• [ASSIGNMENT]: This exercise asks for every line of the material that contains the word "purple".

• [AVAILABLE DATA]:
______________________________

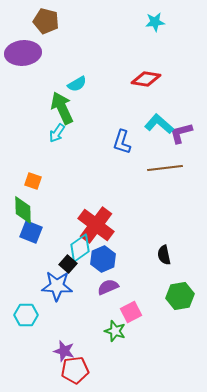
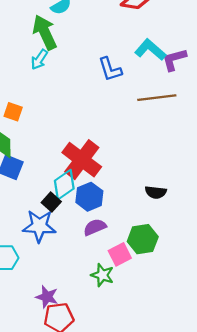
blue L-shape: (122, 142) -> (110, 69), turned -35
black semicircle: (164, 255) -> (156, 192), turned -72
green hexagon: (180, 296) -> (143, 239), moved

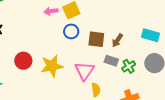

______________________________

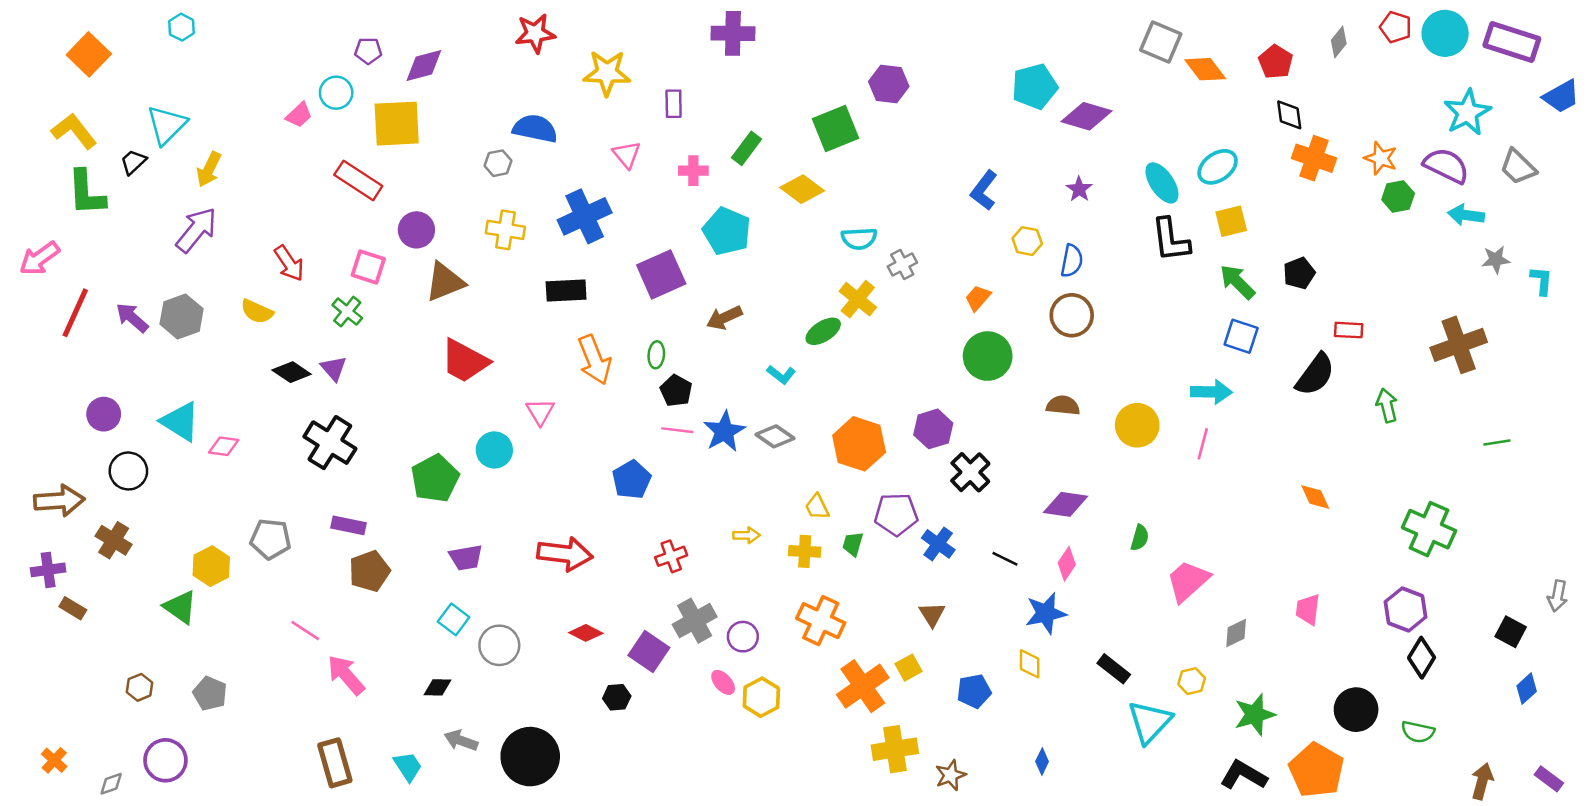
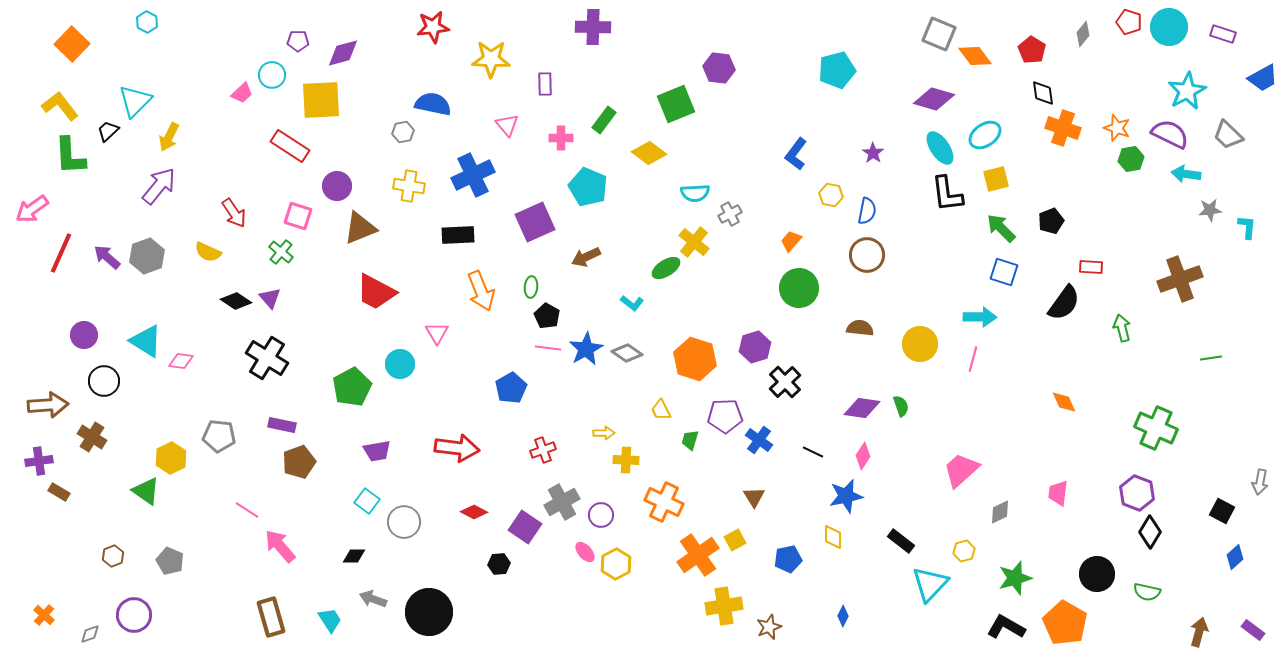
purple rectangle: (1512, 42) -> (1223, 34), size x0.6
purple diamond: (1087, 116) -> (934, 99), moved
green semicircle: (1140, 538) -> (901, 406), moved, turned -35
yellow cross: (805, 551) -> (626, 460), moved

______________________________

• [EXERCISE RESULT]:
purple rectangle: (1512, 42) -> (1223, 34), size x0.6
purple diamond: (1087, 116) -> (934, 99), moved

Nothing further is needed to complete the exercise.